Start Provided material

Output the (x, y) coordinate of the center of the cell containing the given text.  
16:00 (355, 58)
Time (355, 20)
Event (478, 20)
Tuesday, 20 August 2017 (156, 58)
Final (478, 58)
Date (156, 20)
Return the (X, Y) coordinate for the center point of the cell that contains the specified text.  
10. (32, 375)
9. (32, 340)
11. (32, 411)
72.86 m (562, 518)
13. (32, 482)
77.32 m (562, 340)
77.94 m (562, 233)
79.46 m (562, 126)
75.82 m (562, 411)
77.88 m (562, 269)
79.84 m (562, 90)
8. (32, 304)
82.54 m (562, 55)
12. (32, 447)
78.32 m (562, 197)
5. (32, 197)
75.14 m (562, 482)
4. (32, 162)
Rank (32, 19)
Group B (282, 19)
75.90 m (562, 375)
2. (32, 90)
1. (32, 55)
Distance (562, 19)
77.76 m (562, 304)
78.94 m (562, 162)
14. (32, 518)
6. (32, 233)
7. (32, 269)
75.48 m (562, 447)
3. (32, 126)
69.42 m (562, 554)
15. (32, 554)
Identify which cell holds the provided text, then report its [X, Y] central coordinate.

End Provided material

» **What you should do**:
Reproduce all of the items above, substituting "position" for every instance of "coordinate" and leaving everything else unchanged.

» **Solution to the exercise**:
Output the (x, y) position of the center of the cell containing the given text.  
16:00 (355, 58)
Time (355, 20)
Event (478, 20)
Tuesday, 20 August 2017 (156, 58)
Final (478, 58)
Date (156, 20)
Return the (X, Y) position for the center point of the cell that contains the specified text.  
10. (32, 375)
9. (32, 340)
11. (32, 411)
72.86 m (562, 518)
13. (32, 482)
77.32 m (562, 340)
77.94 m (562, 233)
79.46 m (562, 126)
75.82 m (562, 411)
77.88 m (562, 269)
79.84 m (562, 90)
8. (32, 304)
82.54 m (562, 55)
12. (32, 447)
78.32 m (562, 197)
5. (32, 197)
75.14 m (562, 482)
4. (32, 162)
Rank (32, 19)
Group B (282, 19)
75.90 m (562, 375)
2. (32, 90)
1. (32, 55)
Distance (562, 19)
77.76 m (562, 304)
78.94 m (562, 162)
14. (32, 518)
6. (32, 233)
7. (32, 269)
75.48 m (562, 447)
3. (32, 126)
69.42 m (562, 554)
15. (32, 554)
Identify which cell holds the provided text, then report its [X, Y] central position.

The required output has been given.